» SUPPLIED MATERIAL
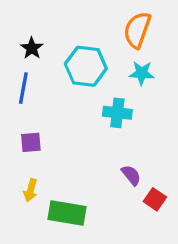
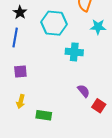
cyan star: (142, 73) -> (98, 27), moved
green rectangle: (67, 213) -> (44, 115), size x0.7

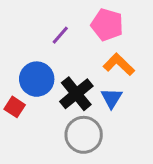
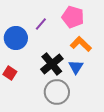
blue circle: (37, 79) -> (16, 38), moved

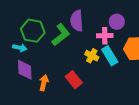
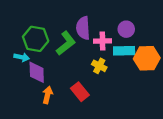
pink cross: (105, 36) -> (103, 41), moved
cyan rectangle: (110, 56) -> (124, 51), moved, turned -60
purple diamond: (25, 70) -> (37, 72), moved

» TASK ITEM
To complete the exercise, return the listing above exactly and omit its pictures.

» TASK RESPONSE
cyan star: (142, 73) -> (98, 27), moved
green rectangle: (67, 213) -> (44, 115), size x0.7

blue circle: (37, 79) -> (16, 38), moved

pink cross: (105, 36) -> (103, 41), moved
cyan rectangle: (110, 56) -> (124, 51), moved, turned -60
purple diamond: (25, 70) -> (37, 72), moved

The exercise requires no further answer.